- **Object change listings**
╔══

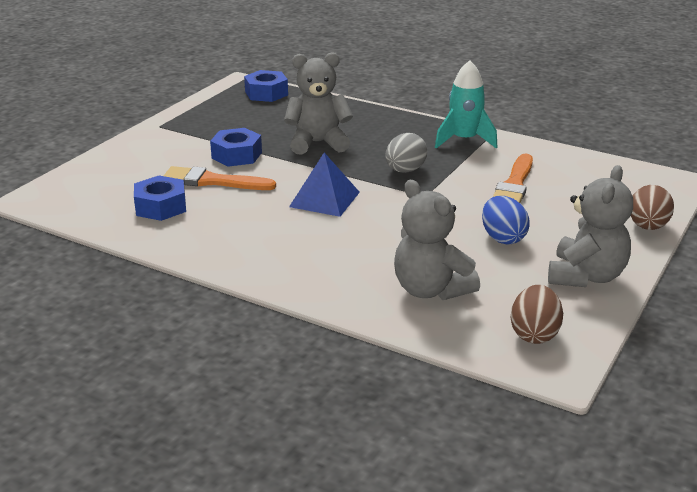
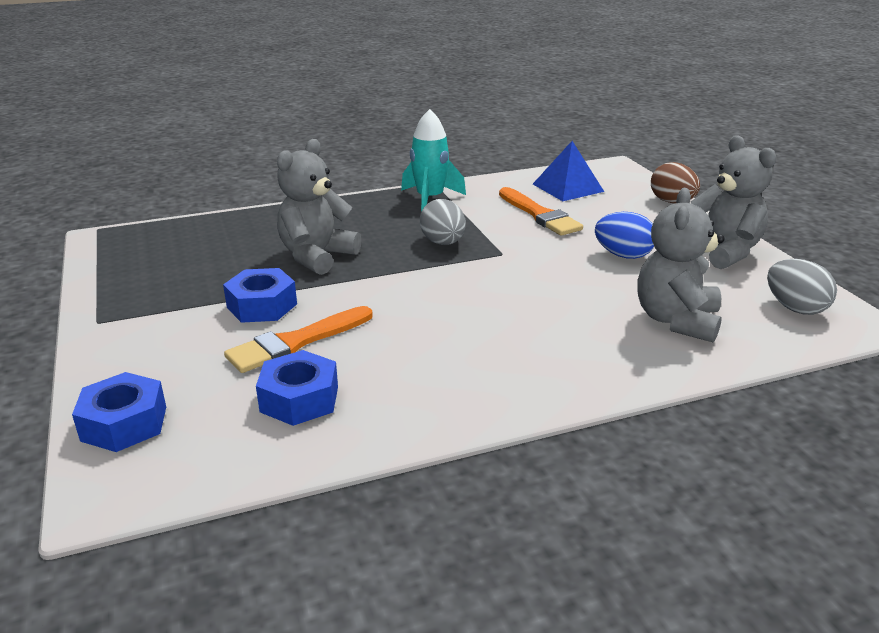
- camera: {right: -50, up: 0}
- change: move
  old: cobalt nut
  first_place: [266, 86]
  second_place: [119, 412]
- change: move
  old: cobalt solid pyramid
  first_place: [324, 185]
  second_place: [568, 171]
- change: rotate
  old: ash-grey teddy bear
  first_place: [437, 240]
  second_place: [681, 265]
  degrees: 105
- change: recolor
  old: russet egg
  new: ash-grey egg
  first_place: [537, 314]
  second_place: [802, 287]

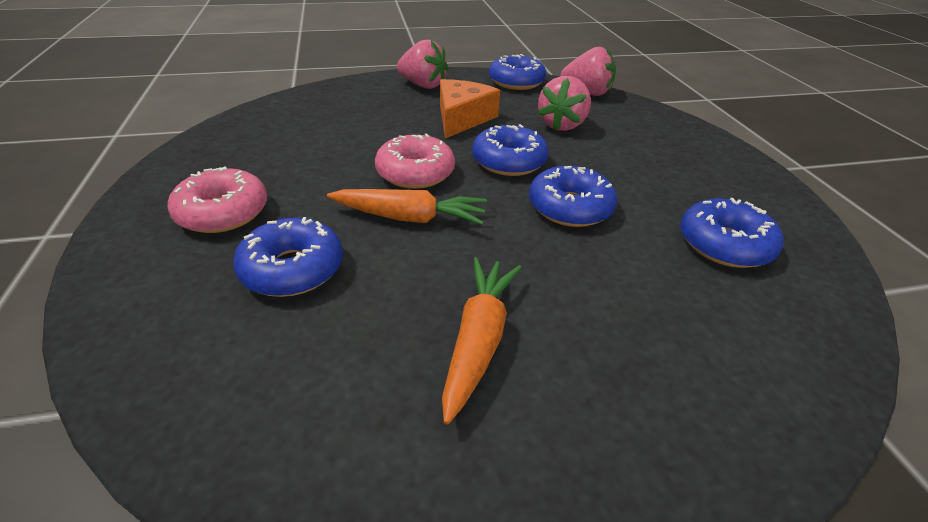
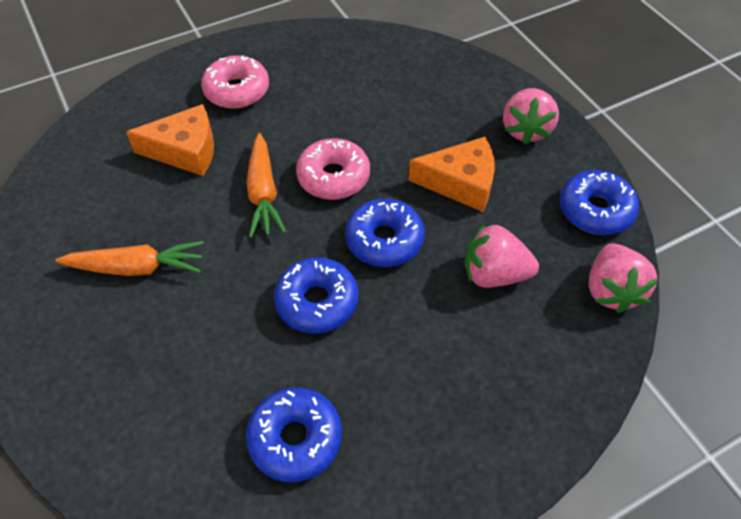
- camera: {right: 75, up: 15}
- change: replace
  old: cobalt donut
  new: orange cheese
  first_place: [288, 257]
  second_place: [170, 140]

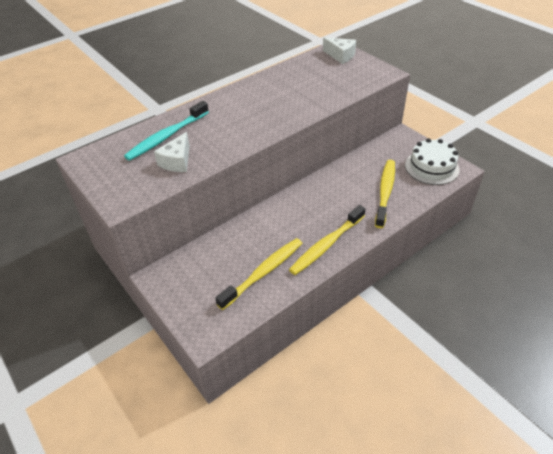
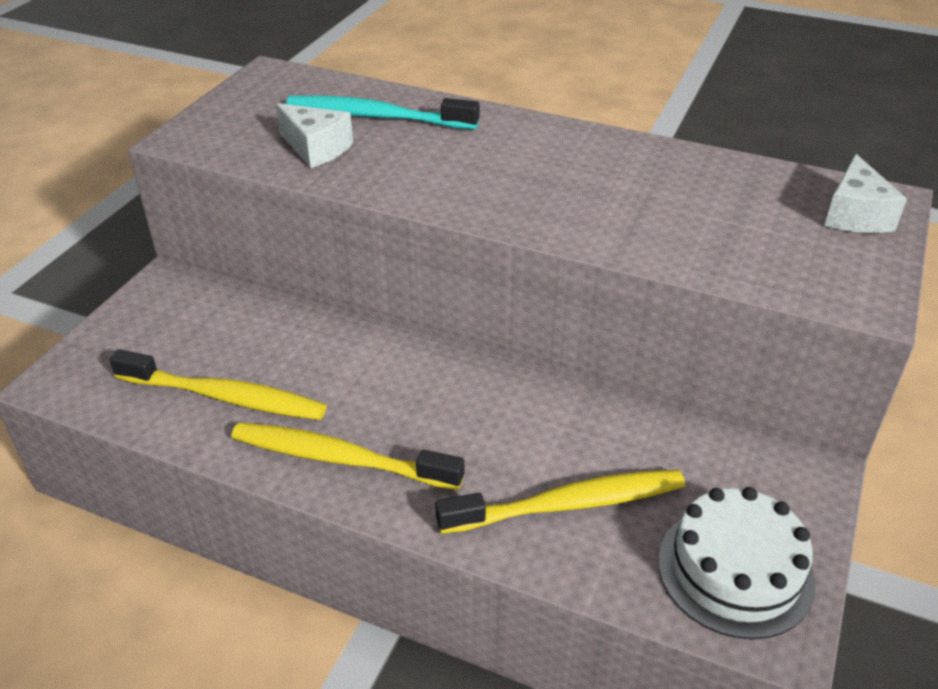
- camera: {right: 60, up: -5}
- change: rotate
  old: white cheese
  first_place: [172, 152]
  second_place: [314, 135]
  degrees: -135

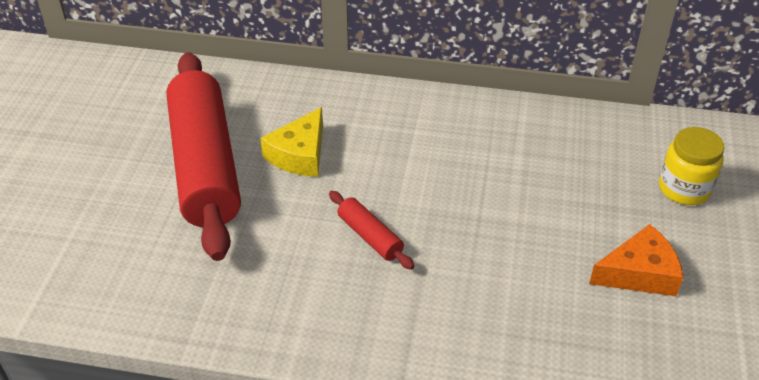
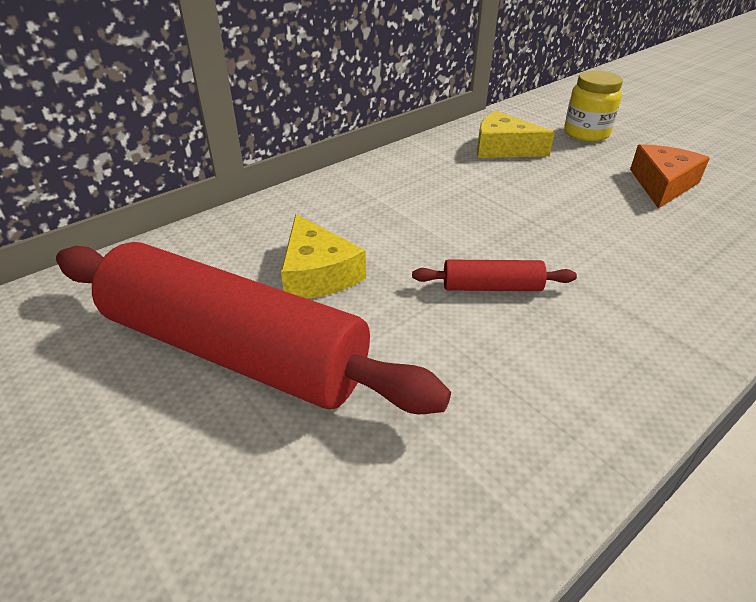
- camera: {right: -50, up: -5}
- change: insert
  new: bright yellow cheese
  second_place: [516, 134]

╚══

- **YOUR TASK**
Each line from the one containing "- change: insert" to the end of the entries above should be copied exactly, and no other line.

- **RESPONSE FOR THIS EXERCISE**
- change: insert
  new: bright yellow cheese
  second_place: [516, 134]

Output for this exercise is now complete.